### What is being asked
Return every line below in which "MATRIX" appears.

+++ Information given +++

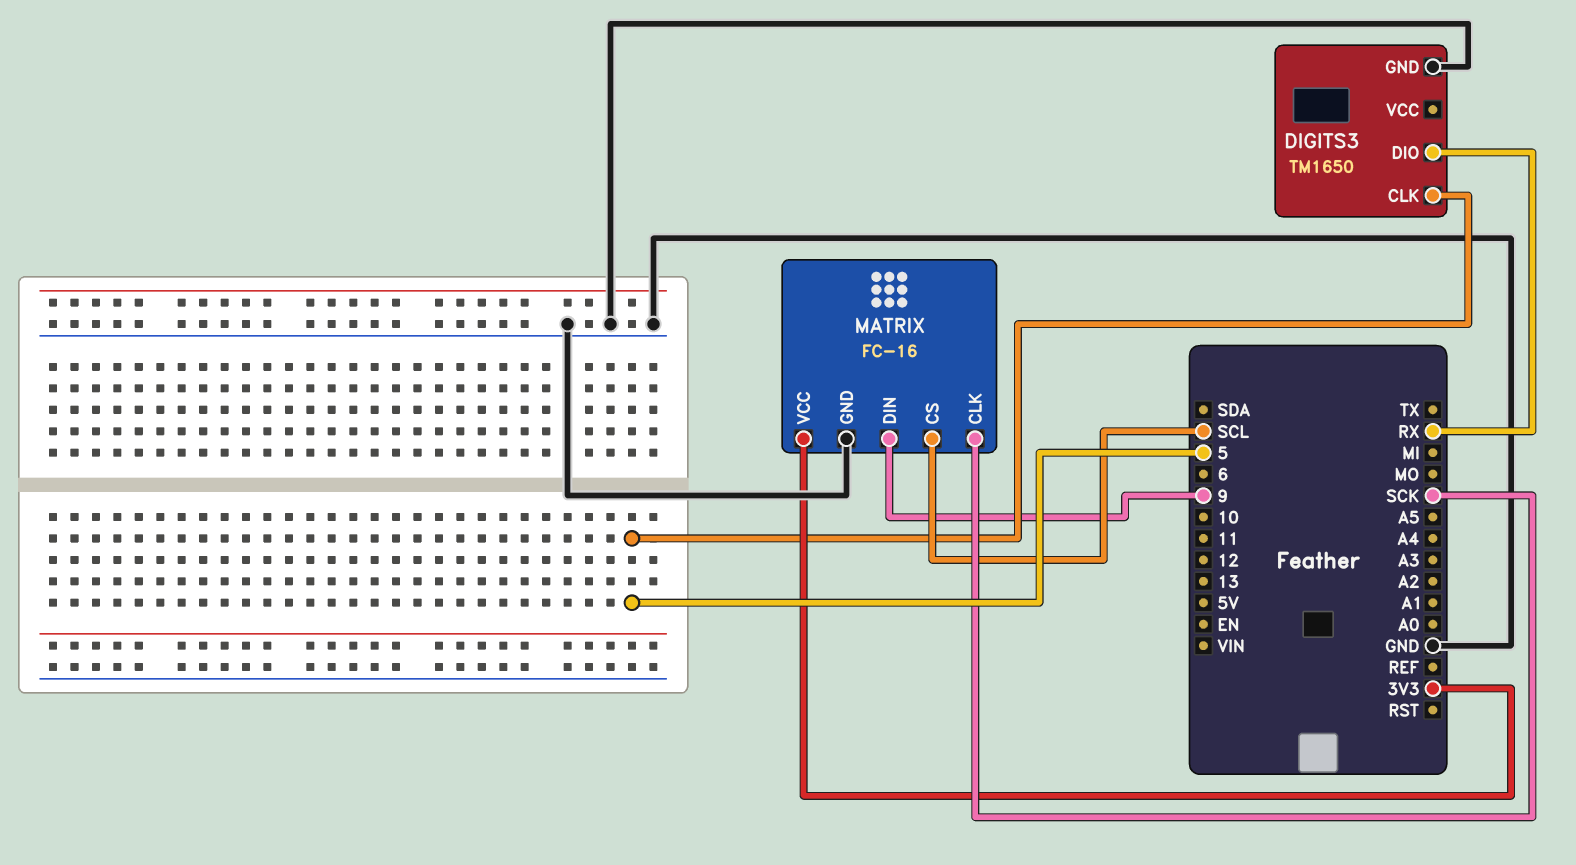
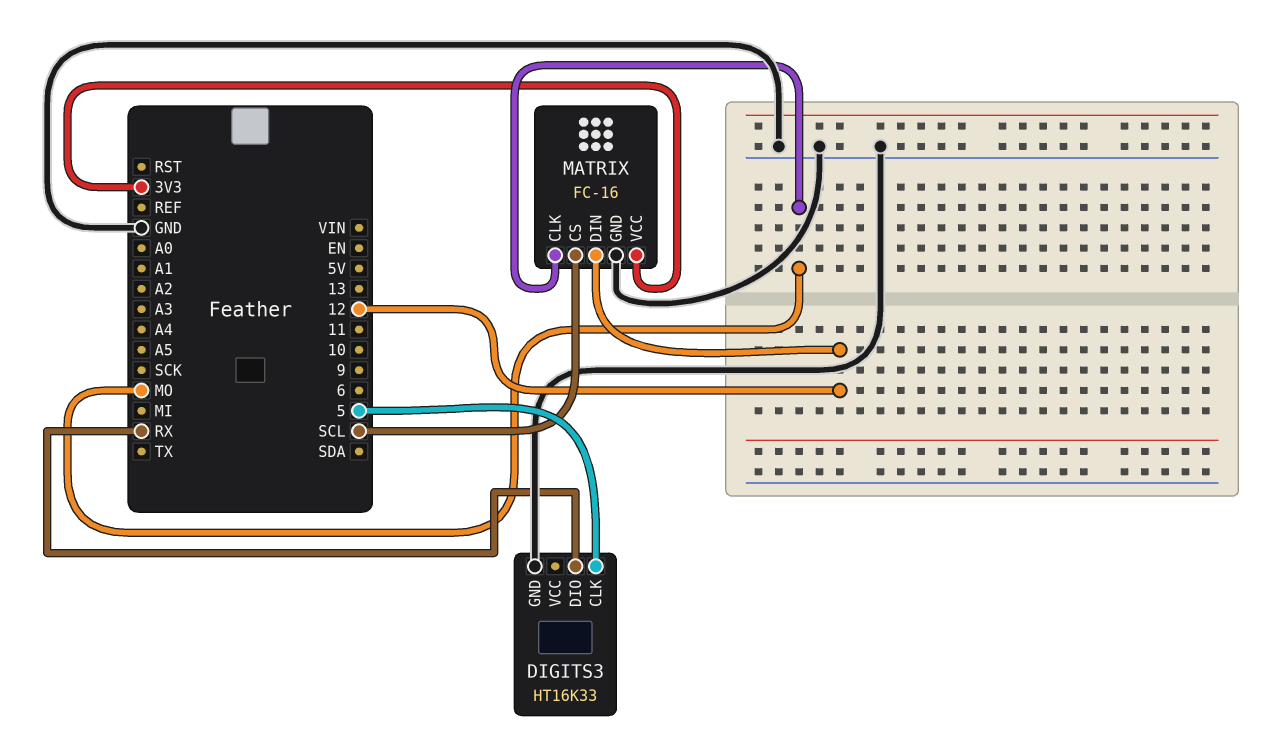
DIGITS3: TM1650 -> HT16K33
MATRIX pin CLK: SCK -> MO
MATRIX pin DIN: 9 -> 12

+++
+++ Information given +++

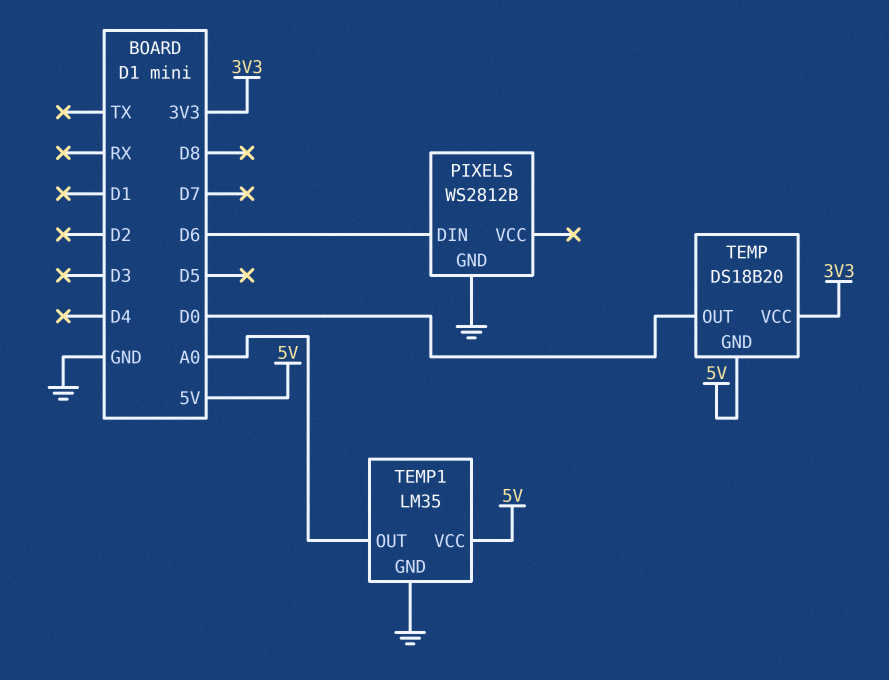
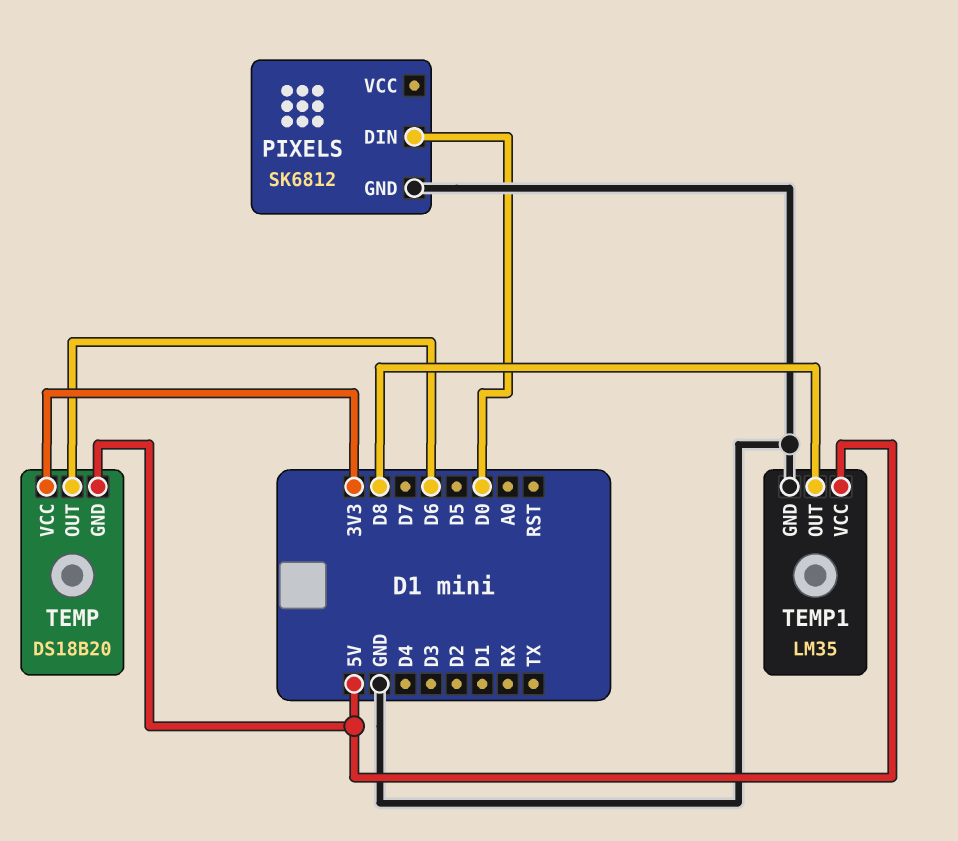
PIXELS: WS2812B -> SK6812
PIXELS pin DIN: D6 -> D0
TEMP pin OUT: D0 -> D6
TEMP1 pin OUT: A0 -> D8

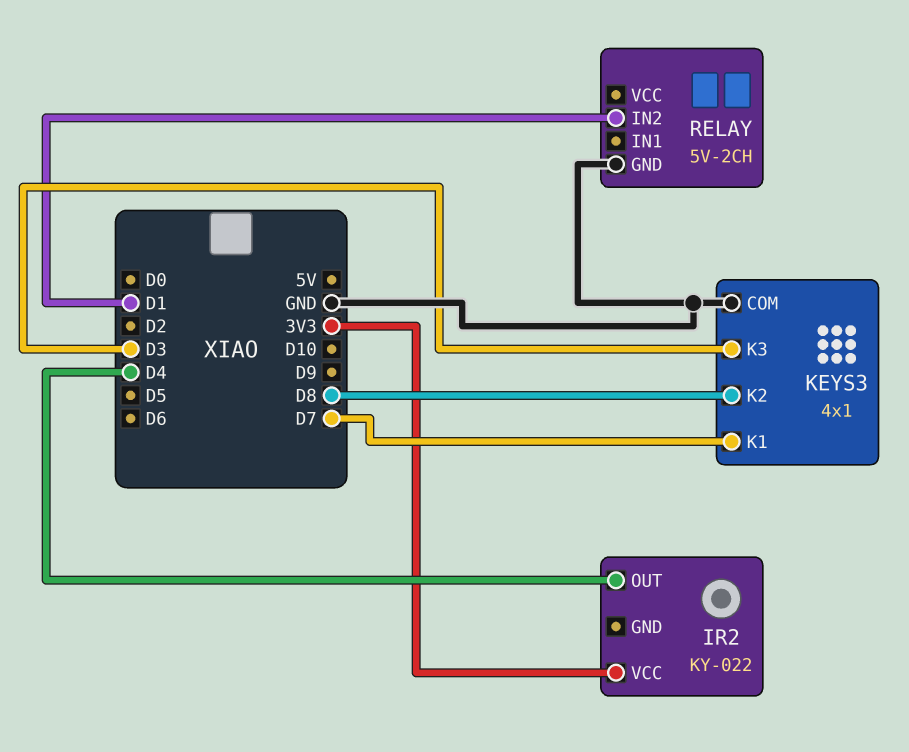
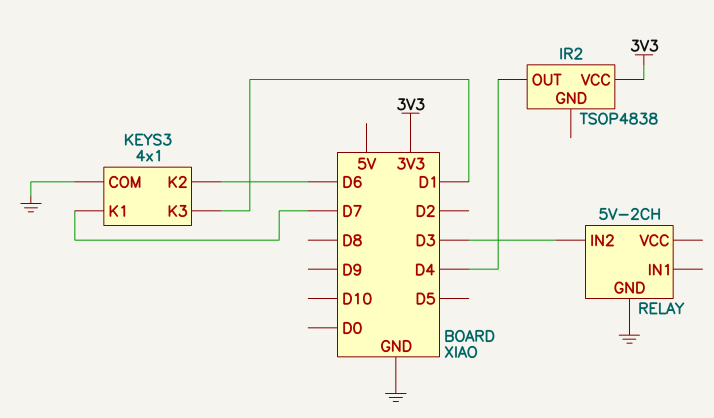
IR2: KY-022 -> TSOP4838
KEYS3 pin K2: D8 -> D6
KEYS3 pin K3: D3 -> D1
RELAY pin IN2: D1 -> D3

+++

### Task output
MATRIX pin CLK: SCK -> MO
MATRIX pin DIN: 9 -> 12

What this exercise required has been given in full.